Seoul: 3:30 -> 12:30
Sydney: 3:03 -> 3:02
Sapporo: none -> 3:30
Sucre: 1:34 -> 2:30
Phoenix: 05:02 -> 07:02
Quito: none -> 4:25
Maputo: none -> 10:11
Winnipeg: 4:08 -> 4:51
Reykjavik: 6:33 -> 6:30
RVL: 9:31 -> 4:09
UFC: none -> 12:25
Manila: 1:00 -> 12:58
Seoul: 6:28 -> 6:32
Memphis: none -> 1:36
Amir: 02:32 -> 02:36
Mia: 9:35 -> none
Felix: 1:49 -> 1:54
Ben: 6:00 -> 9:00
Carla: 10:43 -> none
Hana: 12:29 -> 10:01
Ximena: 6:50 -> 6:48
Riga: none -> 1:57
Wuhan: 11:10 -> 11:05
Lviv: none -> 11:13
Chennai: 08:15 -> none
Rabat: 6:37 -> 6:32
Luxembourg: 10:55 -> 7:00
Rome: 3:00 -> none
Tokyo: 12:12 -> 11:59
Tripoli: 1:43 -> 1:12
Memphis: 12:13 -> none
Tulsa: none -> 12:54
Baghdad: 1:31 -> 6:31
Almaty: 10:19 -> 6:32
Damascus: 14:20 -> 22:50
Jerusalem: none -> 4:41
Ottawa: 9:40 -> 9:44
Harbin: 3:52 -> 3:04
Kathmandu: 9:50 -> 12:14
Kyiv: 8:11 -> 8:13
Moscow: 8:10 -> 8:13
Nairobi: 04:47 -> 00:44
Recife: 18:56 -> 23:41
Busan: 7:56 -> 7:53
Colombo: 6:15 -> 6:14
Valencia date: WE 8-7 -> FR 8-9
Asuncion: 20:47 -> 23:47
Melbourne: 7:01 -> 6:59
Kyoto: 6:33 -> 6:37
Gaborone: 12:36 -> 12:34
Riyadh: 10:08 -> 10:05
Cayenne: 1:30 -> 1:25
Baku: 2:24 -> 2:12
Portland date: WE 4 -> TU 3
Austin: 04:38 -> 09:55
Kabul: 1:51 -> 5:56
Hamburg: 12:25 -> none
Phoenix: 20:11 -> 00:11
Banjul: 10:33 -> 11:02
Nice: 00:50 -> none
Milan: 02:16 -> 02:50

What is asked: Please copy every line from all of the records above, word for word and in the same order.

Correct result:
Seoul: 3:30 -> 12:30
Sydney: 3:03 -> 3:02
Sapporo: none -> 3:30
Sucre: 1:34 -> 2:30
Phoenix: 05:02 -> 07:02
Quito: none -> 4:25
Maputo: none -> 10:11
Winnipeg: 4:08 -> 4:51
Reykjavik: 6:33 -> 6:30
RVL: 9:31 -> 4:09
UFC: none -> 12:25
Manila: 1:00 -> 12:58
Seoul: 6:28 -> 6:32
Memphis: none -> 1:36
Amir: 02:32 -> 02:36
Mia: 9:35 -> none
Felix: 1:49 -> 1:54
Ben: 6:00 -> 9:00
Carla: 10:43 -> none
Hana: 12:29 -> 10:01
Ximena: 6:50 -> 6:48
Riga: none -> 1:57
Wuhan: 11:10 -> 11:05
Lviv: none -> 11:13
Chennai: 08:15 -> none
Rabat: 6:37 -> 6:32
Luxembourg: 10:55 -> 7:00
Rome: 3:00 -> none
Tokyo: 12:12 -> 11:59
Tripoli: 1:43 -> 1:12
Memphis: 12:13 -> none
Tulsa: none -> 12:54
Baghdad: 1:31 -> 6:31
Almaty: 10:19 -> 6:32
Damascus: 14:20 -> 22:50
Jerusalem: none -> 4:41
Ottawa: 9:40 -> 9:44
Harbin: 3:52 -> 3:04
Kathmandu: 9:50 -> 12:14
Kyiv: 8:11 -> 8:13
Moscow: 8:10 -> 8:13
Nairobi: 04:47 -> 00:44
Recife: 18:56 -> 23:41
Busan: 7:56 -> 7:53
Colombo: 6:15 -> 6:14
Valencia date: WE 8-7 -> FR 8-9
Asuncion: 20:47 -> 23:47
Melbourne: 7:01 -> 6:59
Kyoto: 6:33 -> 6:37
Gaborone: 12:36 -> 12:34
Riyadh: 10:08 -> 10:05
Cayenne: 1:30 -> 1:25
Baku: 2:24 -> 2:12
Portland date: WE 4 -> TU 3
Austin: 04:38 -> 09:55
Kabul: 1:51 -> 5:56
Hamburg: 12:25 -> none
Phoenix: 20:11 -> 00:11
Banjul: 10:33 -> 11:02
Nice: 00:50 -> none
Milan: 02:16 -> 02:50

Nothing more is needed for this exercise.